The task: Among the lines below, count those containing the word "mushroom". Give the number only.

Stored data:
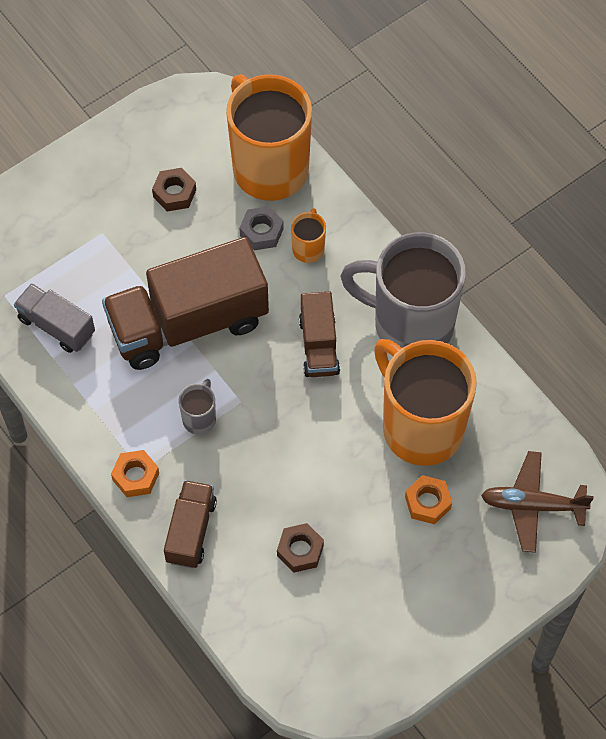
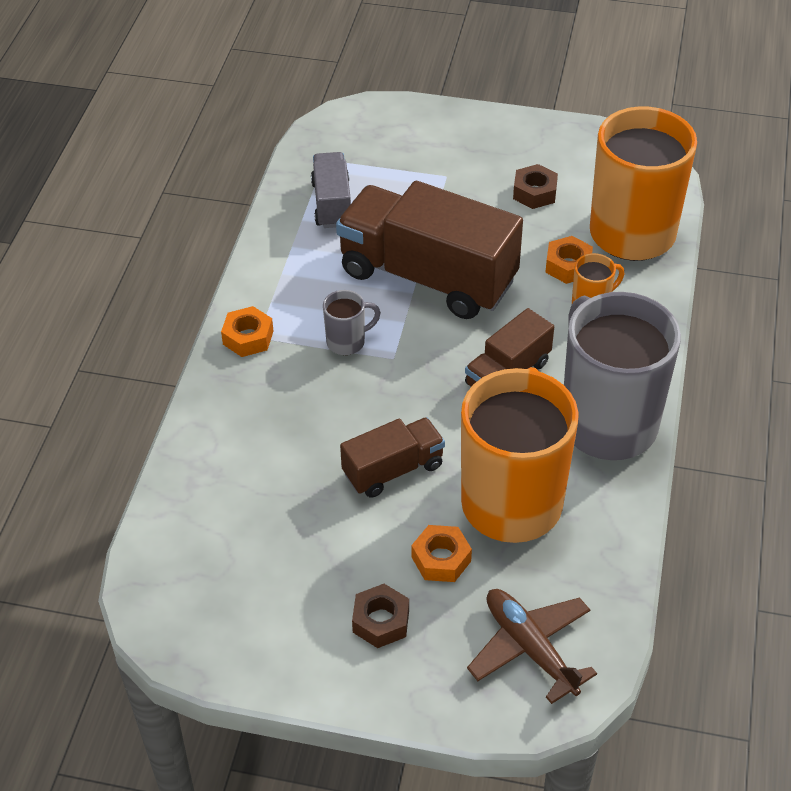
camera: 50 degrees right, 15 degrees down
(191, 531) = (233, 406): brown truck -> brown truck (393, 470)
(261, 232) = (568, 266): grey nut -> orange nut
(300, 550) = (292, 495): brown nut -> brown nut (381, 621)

---

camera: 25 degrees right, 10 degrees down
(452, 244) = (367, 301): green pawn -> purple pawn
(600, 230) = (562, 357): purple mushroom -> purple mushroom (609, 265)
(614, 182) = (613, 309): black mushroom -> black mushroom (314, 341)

* * *

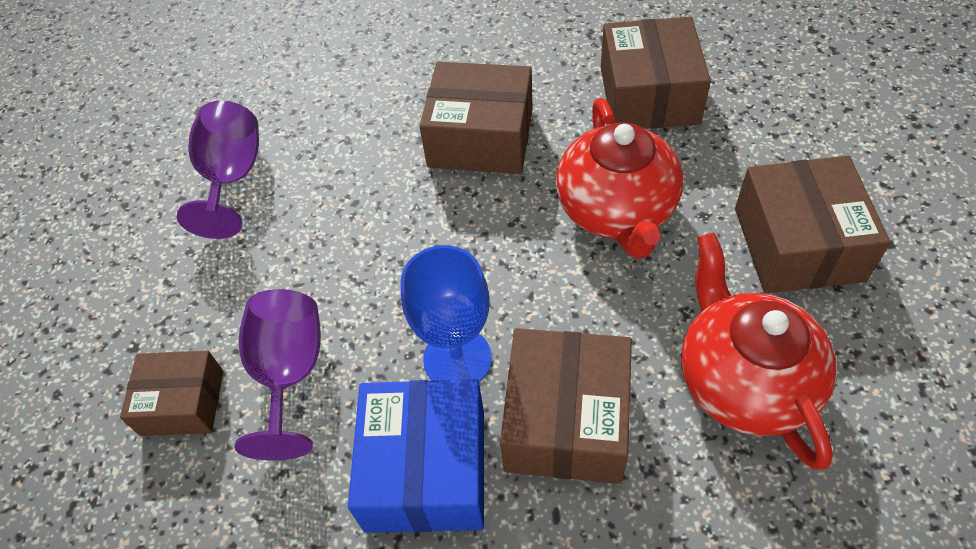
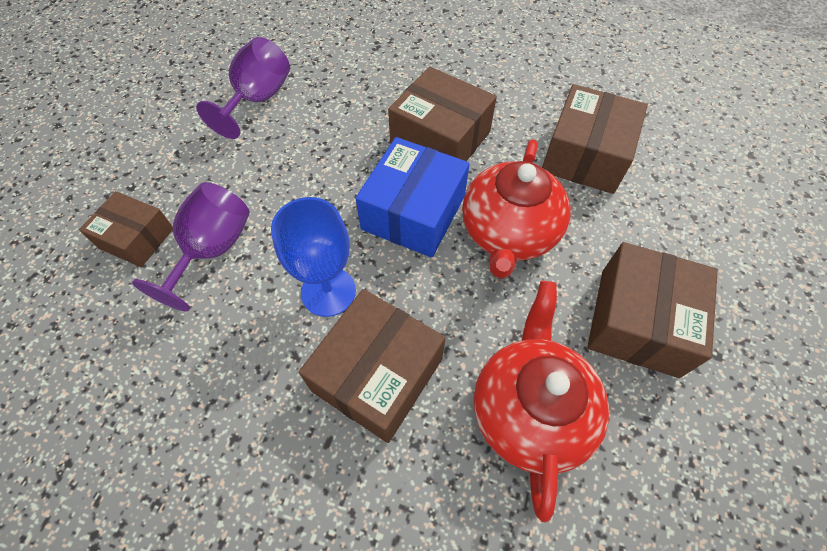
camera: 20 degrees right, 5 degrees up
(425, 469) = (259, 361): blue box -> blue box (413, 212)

Written solution: 2